TASK PROMPT:
Render the records as a numbered list, from their first line through the line containing "The white matte deer at center has", including that line. Leave out blank lines.
--- START OF EXERCISE MATERIAL ---
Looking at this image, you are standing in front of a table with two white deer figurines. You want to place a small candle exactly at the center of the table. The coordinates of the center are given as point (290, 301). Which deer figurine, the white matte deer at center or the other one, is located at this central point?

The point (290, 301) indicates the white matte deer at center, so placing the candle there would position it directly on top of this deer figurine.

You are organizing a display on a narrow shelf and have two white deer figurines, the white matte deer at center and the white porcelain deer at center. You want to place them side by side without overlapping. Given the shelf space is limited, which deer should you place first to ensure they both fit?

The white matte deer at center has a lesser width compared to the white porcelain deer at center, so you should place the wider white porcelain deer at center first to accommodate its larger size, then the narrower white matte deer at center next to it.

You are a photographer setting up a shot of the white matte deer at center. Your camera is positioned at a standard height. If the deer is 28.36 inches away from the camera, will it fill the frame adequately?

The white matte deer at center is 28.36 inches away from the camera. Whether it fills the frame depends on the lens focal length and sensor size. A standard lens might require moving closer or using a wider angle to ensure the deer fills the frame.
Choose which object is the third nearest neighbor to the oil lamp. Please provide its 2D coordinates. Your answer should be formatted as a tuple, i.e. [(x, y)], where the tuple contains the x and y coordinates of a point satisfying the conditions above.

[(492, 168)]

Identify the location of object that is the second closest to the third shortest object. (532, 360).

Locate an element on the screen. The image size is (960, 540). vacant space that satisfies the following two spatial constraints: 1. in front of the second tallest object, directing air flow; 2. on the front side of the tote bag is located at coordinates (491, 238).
--- END OF EXERCISE MATERIAL ---
TASK ANSWER:
1. Looking at this image, you are standing in front of a table with two white deer figurines. You want to place a small candle exactly at the center of the table. The coordinates of the center are given as point (290, 301). Which deer figurine, the white matte deer at center or the other one, is located at this central point?
2. The point (290, 301) indicates the white matte deer at center, so placing the candle there would position it directly on top of this deer figurine.
3. You are organizing a display on a narrow shelf and have two white deer figurines, the white matte deer at center and the white porcelain deer at center. You want to place them side by side without overlapping. Given the shelf space is limited, which deer should you place first to ensure they both fit?
4. The white matte deer at center has a lesser width compared to the white porcelain deer at center, so you should place the wider white porcelain deer at center first to accommodate its larger size, then the narrower white matte deer at center next to it.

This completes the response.